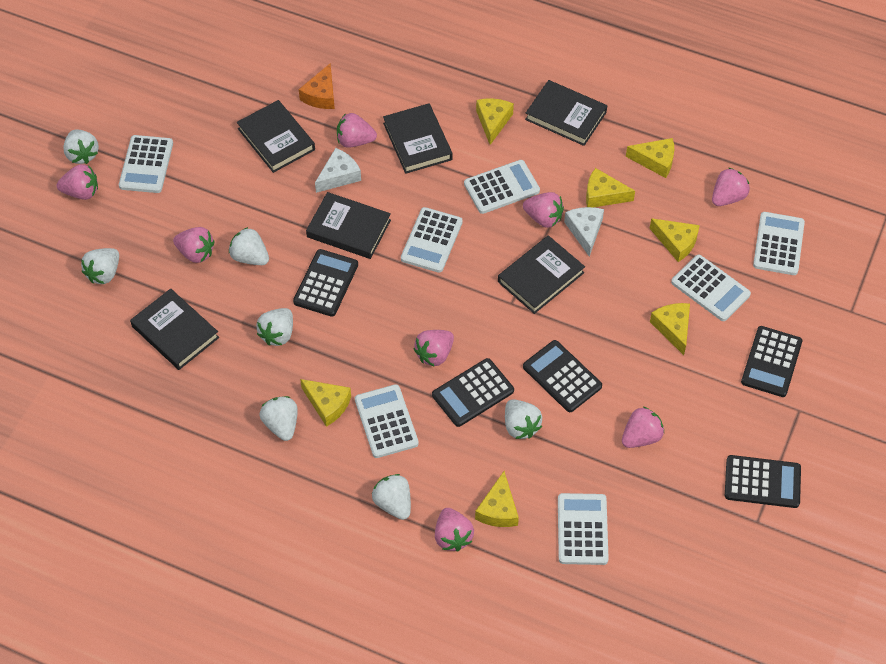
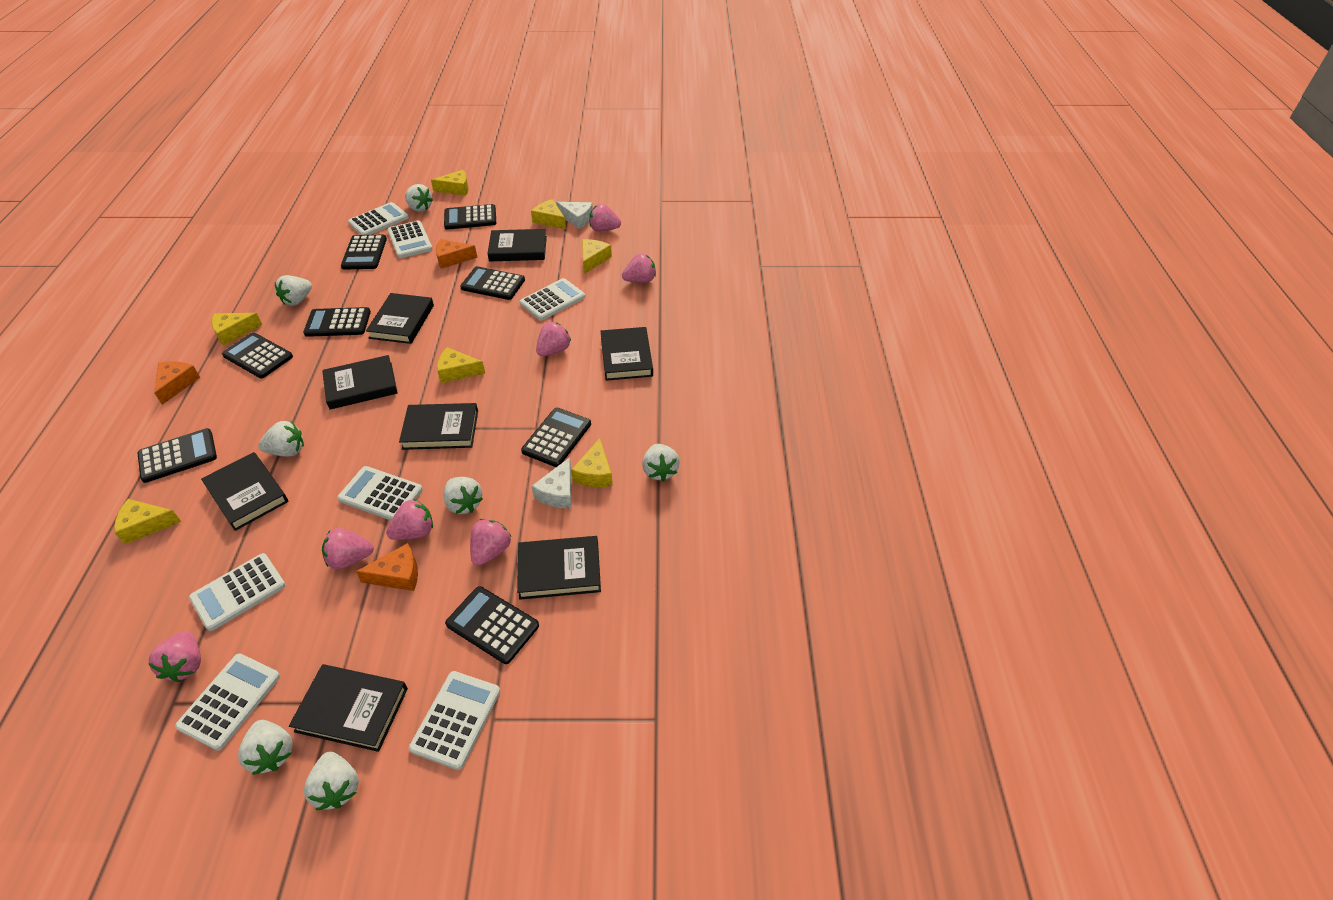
black book: 6 -> 8
black calculator: 5 -> 8
orange cheese: 1 -> 3
pink strawberry: 8 -> 7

* [Directions] Since pictures are not part of the copy, set down only the remaining data exactly.

* [Exercise response]
black book: 6 -> 8
black calculator: 5 -> 8
orange cheese: 1 -> 3
pink strawberry: 8 -> 7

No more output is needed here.